Exercise goal.
Write out everything from the line containing "Question: Considering the relative" down to the line containing "coordinates (132, 372)." again, swapping "silver metallic screen door" for "steel screen door" throughout and changing nothing else. Leave the pictures out.

Excerpted data.

*** Begin section ***

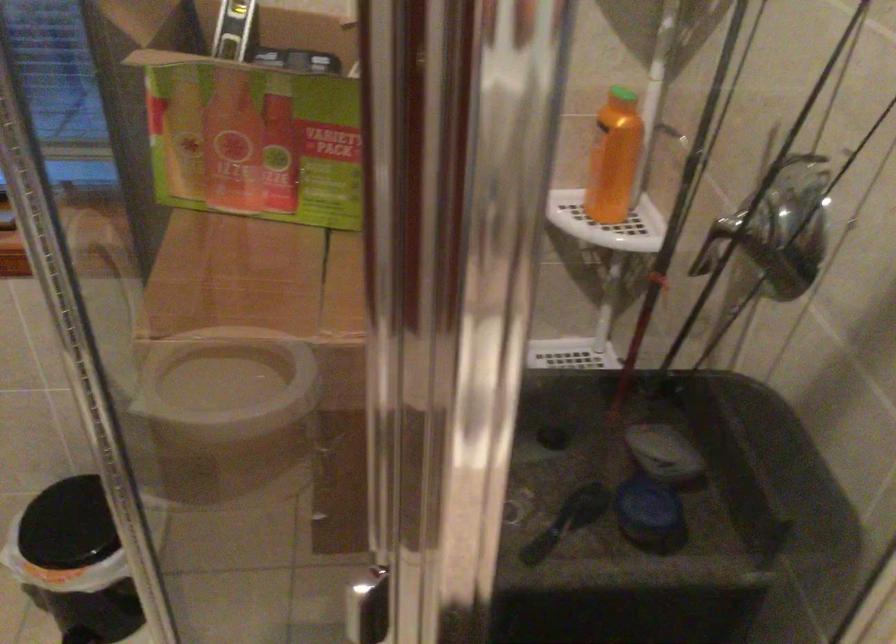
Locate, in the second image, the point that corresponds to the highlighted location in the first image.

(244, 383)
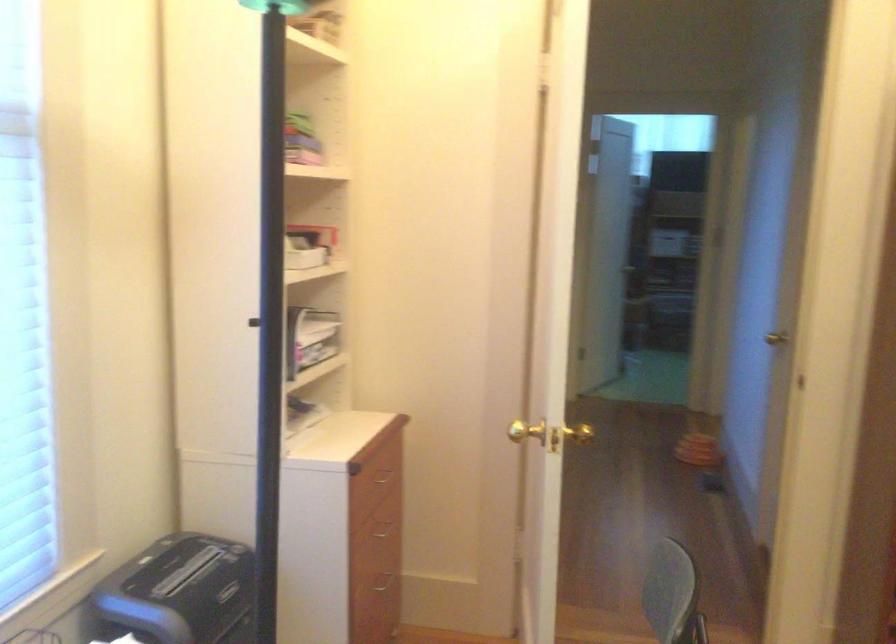
Image resolution: width=896 pixels, height=644 pixels. Identify the location of gold door knob. (x=526, y=431).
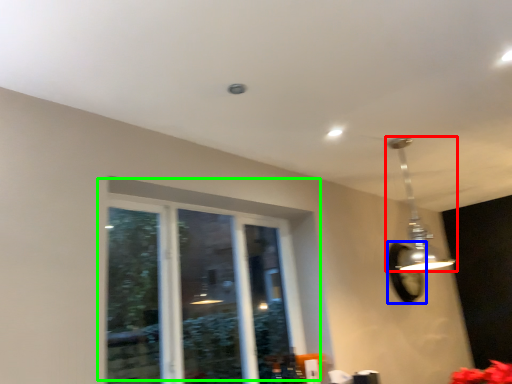
Question: Which is nearer to the lamp (highlighted by a red box)? mirror (highlighted by a blue box) or window (highlighted by a green box).

Choices:
 (A) mirror
 (B) window

Answer: (A)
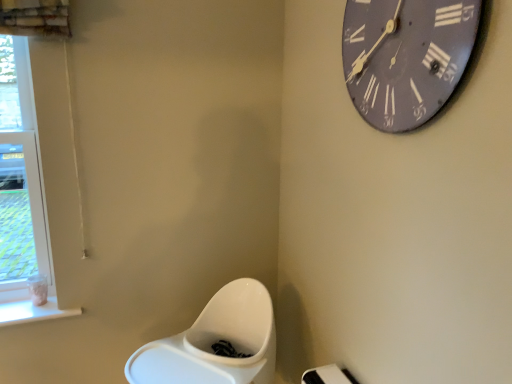
Question: Is matte gray clock at upper right inside or outside of clear glass window at left?

Choices:
 (A) inside
 (B) outside

Answer: (B)

Question: Looking at the image, does matte gray clock at upper right seem bigger or smaller compared to clear glass window at left?

Choices:
 (A) big
 (B) small

Answer: (B)

Question: Considering the positions of point (346, 69) and point (8, 233), is point (346, 69) closer or farther from the camera than point (8, 233)?

Choices:
 (A) farther
 (B) closer

Answer: (B)

Question: From their relative heights in the image, would you say clear glass window at left is taller or shorter than matte gray clock at upper right?

Choices:
 (A) tall
 (B) short

Answer: (A)

Question: Is clear glass window at left wider or thinner than matte gray clock at upper right?

Choices:
 (A) wide
 (B) thin

Answer: (A)

Question: From the image's perspective, is clear glass window at left positioned above or below matte gray clock at upper right?

Choices:
 (A) below
 (B) above

Answer: (A)

Question: Relative to matte gray clock at upper right, is clear glass window at left in front or behind?

Choices:
 (A) front
 (B) behind

Answer: (B)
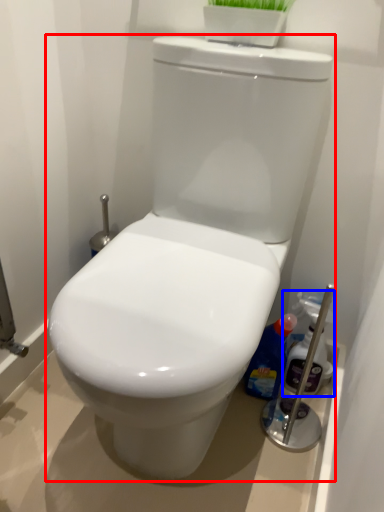
Question: Which object appears closest to the camera in this image, toilet (highlighted by a red box) or cleaning product (highlighted by a blue box)?

Choices:
 (A) toilet
 (B) cleaning product

Answer: (A)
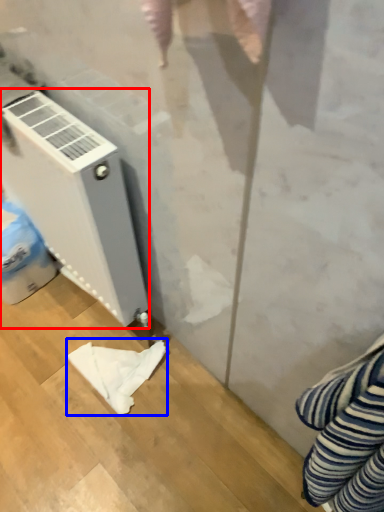
Question: Which object appears closest to the camera in this image, home appliance (highlighted by a red box) or cloth (highlighted by a blue box)?

Choices:
 (A) home appliance
 (B) cloth

Answer: (A)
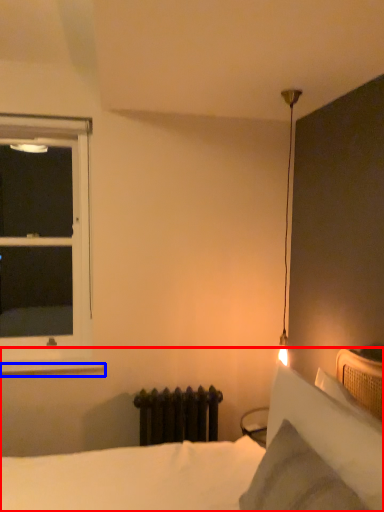
Question: Which object is closer to the camera taking this photo, bed (highlighted by a red box) or window sill (highlighted by a blue box)?

Choices:
 (A) bed
 (B) window sill

Answer: (A)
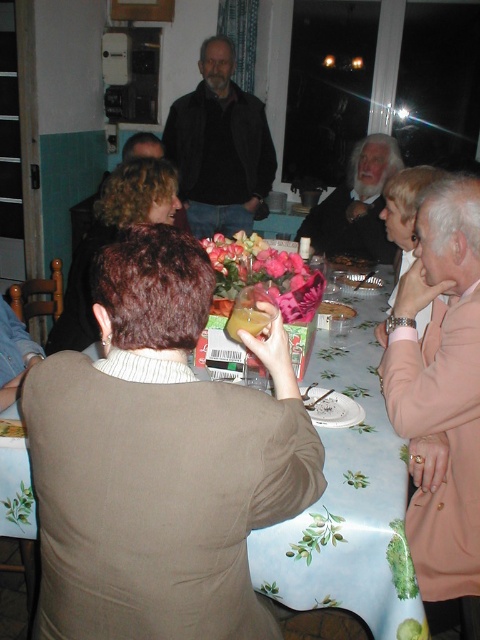
You are a guest at this dinner party and want to grab a snack from the smooth plastic bowl at center without disturbing the person in the pink fabric jacket at right. Can you reach the bowl without moving closer to the jacket?

The pink fabric jacket at right is closer to the viewer than the smooth plastic bowl at center. Therefore, you can reach the smooth plastic bowl at center without moving closer to the jacket, as it is farther away from you.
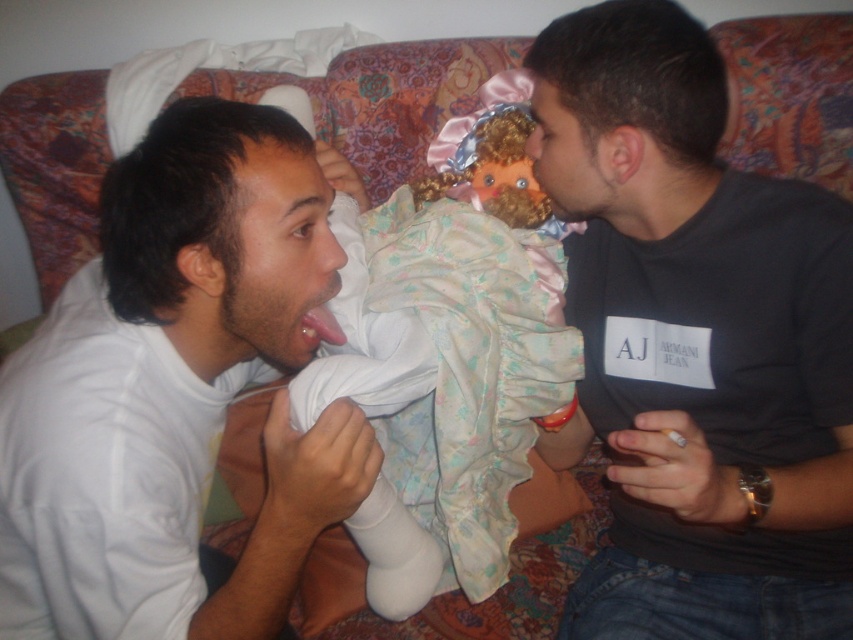
You are a photographer trying to capture a closeup of the silky pastel dress at center and the pink glossy tongue at center. Which object should you focus on first if you want to ensure both are in focus without moving the camera?

You should focus on the pink glossy tongue at center first because it is closer to the camera than the silky pastel dress at center. By focusing on the closer object, the farther object will also be in focus due to the depth of field.

You are a photographer trying to capture a closeup shot of the black matte shirt at center and the pink glossy tongue at center. Which object should you focus on first if you want to ensure both are in focus without adjusting the camera settings?

The black matte shirt at center is located below the pink glossy tongue at center, so you should focus on the pink glossy tongue at center first since it is closer to the camera. This way, the depth of field will cover both objects effectively.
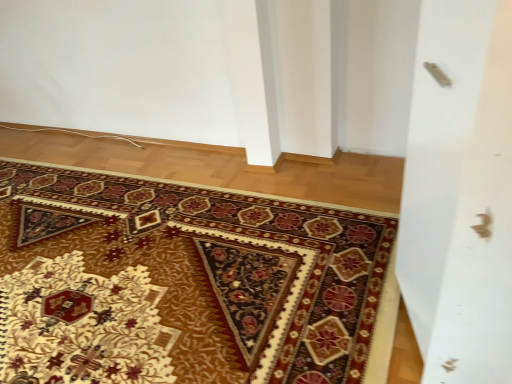
Question: Is carpet with intricate patterns at center taller than silver metallic screen door at upper right?

Choices:
 (A) no
 (B) yes

Answer: (A)

Question: Is carpet with intricate patterns at center to the right of silver metallic screen door at upper right from the viewer's perspective?

Choices:
 (A) yes
 (B) no

Answer: (B)

Question: Is the depth of carpet with intricate patterns at center greater than that of silver metallic screen door at upper right?

Choices:
 (A) yes
 (B) no

Answer: (A)

Question: From the image's perspective, is carpet with intricate patterns at center over silver metallic screen door at upper right?

Choices:
 (A) no
 (B) yes

Answer: (A)

Question: Is carpet with intricate patterns at center bigger than silver metallic screen door at upper right?

Choices:
 (A) no
 (B) yes

Answer: (A)

Question: Is silver metallic screen door at upper right surrounded by carpet with intricate patterns at center?

Choices:
 (A) yes
 (B) no

Answer: (B)

Question: Is silver metallic screen door at upper right outside of carpet with intricate patterns at center?

Choices:
 (A) no
 (B) yes

Answer: (B)

Question: Is silver metallic screen door at upper right shorter than carpet with intricate patterns at center?

Choices:
 (A) no
 (B) yes

Answer: (A)

Question: Is the position of silver metallic screen door at upper right more distant than that of carpet with intricate patterns at center?

Choices:
 (A) yes
 (B) no

Answer: (B)

Question: Considering the relative sizes of silver metallic screen door at upper right and carpet with intricate patterns at center in the image provided, is silver metallic screen door at upper right thinner than carpet with intricate patterns at center?

Choices:
 (A) no
 (B) yes

Answer: (B)

Question: From a real-world perspective, is silver metallic screen door at upper right below carpet with intricate patterns at center?

Choices:
 (A) no
 (B) yes

Answer: (A)

Question: Is silver metallic screen door at upper right oriented towards carpet with intricate patterns at center?

Choices:
 (A) no
 (B) yes

Answer: (B)

Question: Is carpet with intricate patterns at center taller or shorter than silver metallic screen door at upper right?

Choices:
 (A) short
 (B) tall

Answer: (A)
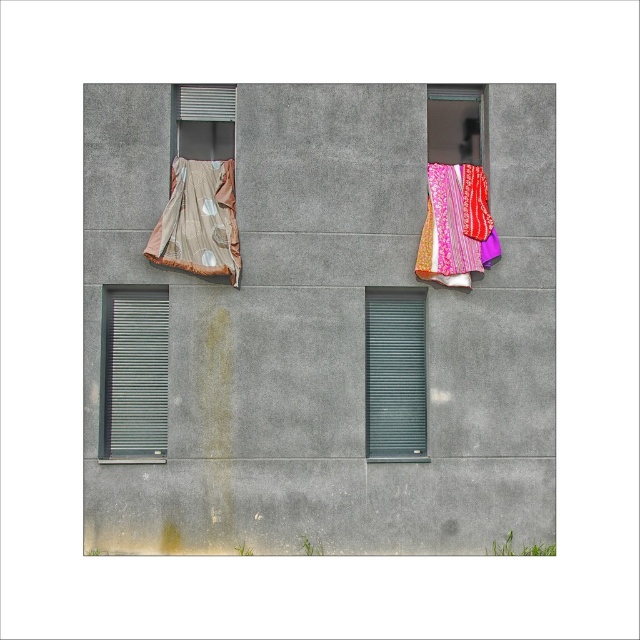
Is point (115, 356) more distant than point (170, 230)?

Yes, point (115, 356) is farther from viewer.

Can you confirm if matte gray shutter at left is positioned below shiny metallic curtain at upper left?

Indeed, matte gray shutter at left is positioned under shiny metallic curtain at upper left.

Who is more forward, (122, 291) or (150, 237)?

Point (150, 237) is in front.

Locate an element on the screen. This screenshot has height=640, width=640. matte gray shutter at left is located at coordinates (132, 372).

Which is in front, point (140, 417) or point (410, 330)?

Positioned in front is point (140, 417).

The image size is (640, 640). Describe the element at coordinates (312, 328) in the screenshot. I see `textured concrete wall at center` at that location.

Locate an element on the screen. This screenshot has height=640, width=640. textured concrete wall at center is located at coordinates (312, 328).

Looking at this image, is textured concrete wall at center to the right of shiny metallic curtain at upper left from the viewer's perspective?

Correct, you'll find textured concrete wall at center to the right of shiny metallic curtain at upper left.

Does point (394, 474) come behind point (176, 186)?

No, it is in front of (176, 186).

The image size is (640, 640). I want to click on textured concrete wall at center, so pyautogui.click(x=312, y=328).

*** End section ***

Exercise solution.
Question: Considering the relative sizes of steel screen door at upper right and carpet with intricate patterns at center in the image provided, is steel screen door at upper right thinner than carpet with intricate patterns at center?

Choices:
 (A) no
 (B) yes

Answer: (B)

Question: From a real-world perspective, is steel screen door at upper right below carpet with intricate patterns at center?

Choices:
 (A) no
 (B) yes

Answer: (A)

Question: Is steel screen door at upper right oriented towards carpet with intricate patterns at center?

Choices:
 (A) no
 (B) yes

Answer: (B)

Question: Is carpet with intricate patterns at center taller or shorter than steel screen door at upper right?

Choices:
 (A) short
 (B) tall

Answer: (A)
Is point (115, 356) more distant than point (170, 230)?

Yes, point (115, 356) is farther from viewer.

Can you confirm if matte gray shutter at left is positioned below shiny metallic curtain at upper left?

Indeed, matte gray shutter at left is positioned under shiny metallic curtain at upper left.

Who is more forward, (122, 291) or (150, 237)?

Point (150, 237) is in front.

Locate an element on the screen. This screenshot has height=640, width=640. matte gray shutter at left is located at coordinates (132, 372).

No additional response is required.